> **DIRECTIONS**: Copy verbatim the stretch of the records below from the line containing "passbook (312, 1600)" through the line containing "proximate [1362, 118]", both included.

>> START DATA EXCERPTS

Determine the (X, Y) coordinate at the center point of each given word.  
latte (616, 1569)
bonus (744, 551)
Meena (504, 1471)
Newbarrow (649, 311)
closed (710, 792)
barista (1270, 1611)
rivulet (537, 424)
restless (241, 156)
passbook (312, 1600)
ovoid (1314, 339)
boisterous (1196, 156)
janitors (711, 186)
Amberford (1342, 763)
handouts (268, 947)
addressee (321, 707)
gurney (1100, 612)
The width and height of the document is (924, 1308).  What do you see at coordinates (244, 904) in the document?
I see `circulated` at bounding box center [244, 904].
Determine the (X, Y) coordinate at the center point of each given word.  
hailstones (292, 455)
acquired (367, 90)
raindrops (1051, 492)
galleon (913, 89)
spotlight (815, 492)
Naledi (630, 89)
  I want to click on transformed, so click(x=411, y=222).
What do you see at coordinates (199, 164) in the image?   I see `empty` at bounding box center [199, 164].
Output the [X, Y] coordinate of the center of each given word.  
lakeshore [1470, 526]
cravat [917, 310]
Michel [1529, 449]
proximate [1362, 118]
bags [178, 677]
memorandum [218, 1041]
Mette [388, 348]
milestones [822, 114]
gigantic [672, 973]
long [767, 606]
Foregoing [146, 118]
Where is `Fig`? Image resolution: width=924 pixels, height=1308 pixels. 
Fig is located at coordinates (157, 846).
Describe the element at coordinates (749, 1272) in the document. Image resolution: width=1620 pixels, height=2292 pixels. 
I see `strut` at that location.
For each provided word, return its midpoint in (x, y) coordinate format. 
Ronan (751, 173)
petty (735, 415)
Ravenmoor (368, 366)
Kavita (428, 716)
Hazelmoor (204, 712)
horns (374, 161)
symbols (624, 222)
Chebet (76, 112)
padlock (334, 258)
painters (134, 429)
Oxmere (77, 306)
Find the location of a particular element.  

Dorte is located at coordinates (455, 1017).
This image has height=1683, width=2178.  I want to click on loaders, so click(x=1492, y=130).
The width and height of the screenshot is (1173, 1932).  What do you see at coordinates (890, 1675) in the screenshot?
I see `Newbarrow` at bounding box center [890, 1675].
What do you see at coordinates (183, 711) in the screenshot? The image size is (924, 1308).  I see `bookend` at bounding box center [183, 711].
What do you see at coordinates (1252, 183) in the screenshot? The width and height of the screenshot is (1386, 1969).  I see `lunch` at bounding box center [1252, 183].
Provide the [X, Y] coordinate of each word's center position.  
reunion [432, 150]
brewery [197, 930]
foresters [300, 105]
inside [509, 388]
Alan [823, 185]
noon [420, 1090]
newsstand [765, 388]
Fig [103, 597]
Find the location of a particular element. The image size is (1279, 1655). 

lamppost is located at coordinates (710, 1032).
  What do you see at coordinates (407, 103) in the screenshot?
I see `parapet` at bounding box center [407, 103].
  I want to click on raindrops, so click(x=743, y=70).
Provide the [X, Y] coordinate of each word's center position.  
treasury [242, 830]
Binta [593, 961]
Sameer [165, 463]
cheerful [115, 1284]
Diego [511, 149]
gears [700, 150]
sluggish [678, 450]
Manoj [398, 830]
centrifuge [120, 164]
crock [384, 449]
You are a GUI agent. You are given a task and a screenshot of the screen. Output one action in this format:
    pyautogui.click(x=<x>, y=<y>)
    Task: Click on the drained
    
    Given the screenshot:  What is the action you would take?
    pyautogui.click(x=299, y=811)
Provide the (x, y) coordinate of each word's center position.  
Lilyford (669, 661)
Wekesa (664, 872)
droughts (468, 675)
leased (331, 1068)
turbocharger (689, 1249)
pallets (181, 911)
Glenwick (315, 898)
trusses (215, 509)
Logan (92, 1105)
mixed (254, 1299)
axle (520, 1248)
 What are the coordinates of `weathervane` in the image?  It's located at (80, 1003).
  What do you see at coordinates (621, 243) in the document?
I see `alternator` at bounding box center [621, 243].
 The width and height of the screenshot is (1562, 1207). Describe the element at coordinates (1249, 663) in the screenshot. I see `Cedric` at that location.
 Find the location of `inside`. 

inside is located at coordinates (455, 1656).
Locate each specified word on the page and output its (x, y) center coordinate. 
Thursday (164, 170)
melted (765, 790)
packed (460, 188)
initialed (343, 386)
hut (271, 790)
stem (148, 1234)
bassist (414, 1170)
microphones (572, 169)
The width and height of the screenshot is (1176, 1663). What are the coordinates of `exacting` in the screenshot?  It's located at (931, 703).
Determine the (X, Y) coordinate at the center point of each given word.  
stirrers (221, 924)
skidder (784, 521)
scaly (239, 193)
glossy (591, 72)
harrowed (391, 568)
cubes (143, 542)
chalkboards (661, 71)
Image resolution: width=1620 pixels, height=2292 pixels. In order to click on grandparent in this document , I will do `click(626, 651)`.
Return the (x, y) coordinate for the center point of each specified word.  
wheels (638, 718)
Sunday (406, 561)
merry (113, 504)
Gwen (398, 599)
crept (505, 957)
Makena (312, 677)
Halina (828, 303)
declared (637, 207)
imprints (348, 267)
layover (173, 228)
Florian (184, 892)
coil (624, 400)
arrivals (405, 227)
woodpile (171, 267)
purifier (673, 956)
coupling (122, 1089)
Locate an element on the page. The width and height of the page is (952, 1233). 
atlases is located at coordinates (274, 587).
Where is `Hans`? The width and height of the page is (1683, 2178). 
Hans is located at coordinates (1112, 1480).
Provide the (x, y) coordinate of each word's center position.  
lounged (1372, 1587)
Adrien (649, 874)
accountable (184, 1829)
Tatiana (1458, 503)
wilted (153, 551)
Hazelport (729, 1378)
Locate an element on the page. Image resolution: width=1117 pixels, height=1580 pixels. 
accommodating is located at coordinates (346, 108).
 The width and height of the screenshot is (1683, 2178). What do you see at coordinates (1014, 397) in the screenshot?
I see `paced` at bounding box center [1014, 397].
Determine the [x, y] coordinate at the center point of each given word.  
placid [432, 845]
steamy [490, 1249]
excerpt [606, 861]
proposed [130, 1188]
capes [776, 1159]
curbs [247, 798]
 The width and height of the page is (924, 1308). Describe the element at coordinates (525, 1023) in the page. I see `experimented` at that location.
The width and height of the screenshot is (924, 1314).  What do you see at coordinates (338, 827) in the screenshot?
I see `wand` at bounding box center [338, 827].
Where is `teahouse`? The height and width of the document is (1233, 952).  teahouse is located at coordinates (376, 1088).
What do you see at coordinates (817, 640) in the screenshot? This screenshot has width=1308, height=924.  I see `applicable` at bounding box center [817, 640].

>> END DATA EXCERPTS

> **EXPECTED ANSWER**:
passbook (312, 1600)
ovoid (1314, 339)
boisterous (1196, 156)
janitors (711, 186)
Amberford (1342, 763)
handouts (268, 947)
addressee (321, 707)
gurney (1100, 612)
The width and height of the document is (924, 1308).  What do you see at coordinates (244, 904) in the document?
I see `circulated` at bounding box center [244, 904].
Determine the (X, Y) coordinate at the center point of each given word.  
hailstones (292, 455)
acquired (367, 90)
raindrops (1051, 492)
galleon (913, 89)
spotlight (815, 492)
Naledi (630, 89)
  I want to click on transformed, so click(x=411, y=222).
What do you see at coordinates (199, 164) in the image?   I see `empty` at bounding box center [199, 164].
Output the [X, Y] coordinate of the center of each given word.  
lakeshore [1470, 526]
cravat [917, 310]
Michel [1529, 449]
proximate [1362, 118]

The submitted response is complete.